DESCRIPTION OF THE TASK: How many rows below contain the word "Everything", with case counting? Reply with the number alone.

● ● ● ●

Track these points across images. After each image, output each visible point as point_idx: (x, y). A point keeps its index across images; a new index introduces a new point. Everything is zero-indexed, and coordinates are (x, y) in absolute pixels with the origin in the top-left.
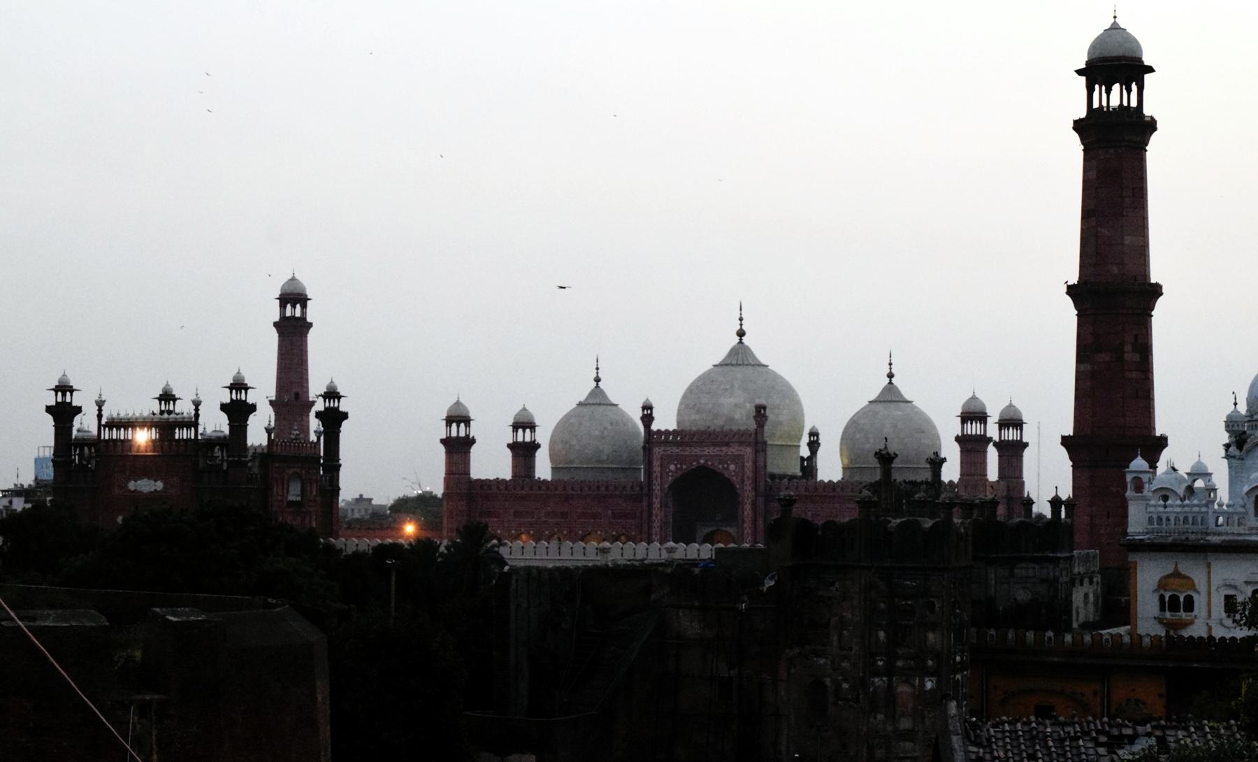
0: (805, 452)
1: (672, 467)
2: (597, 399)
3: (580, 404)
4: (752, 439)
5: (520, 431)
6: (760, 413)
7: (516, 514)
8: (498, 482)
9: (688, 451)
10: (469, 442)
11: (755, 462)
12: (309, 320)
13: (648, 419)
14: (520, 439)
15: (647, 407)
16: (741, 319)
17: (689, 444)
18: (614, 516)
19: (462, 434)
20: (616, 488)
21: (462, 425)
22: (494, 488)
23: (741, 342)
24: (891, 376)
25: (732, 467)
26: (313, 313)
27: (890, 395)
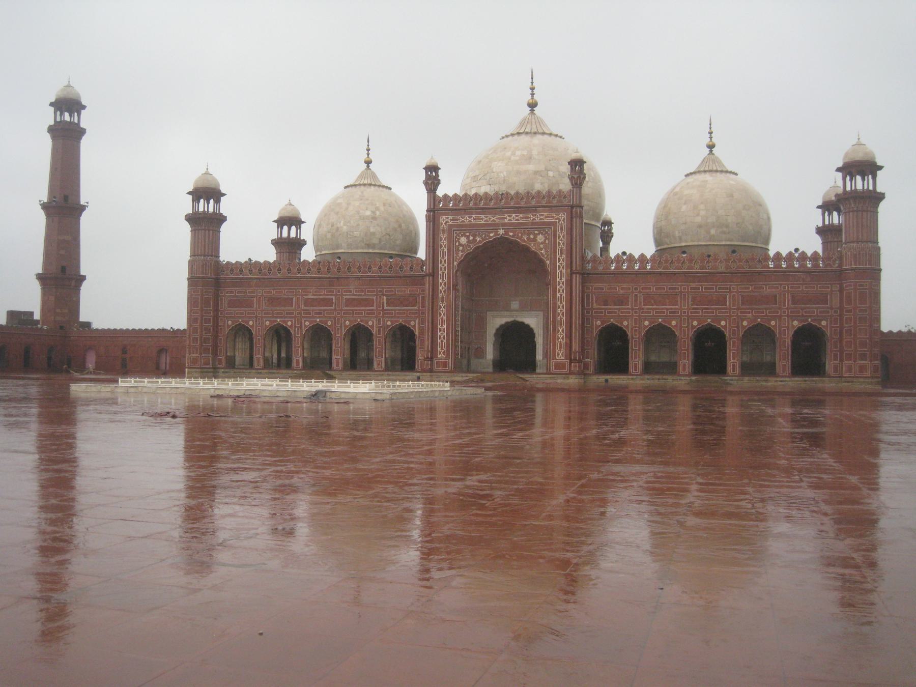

● ● ● ●

EXPECTED OUTPUT: 1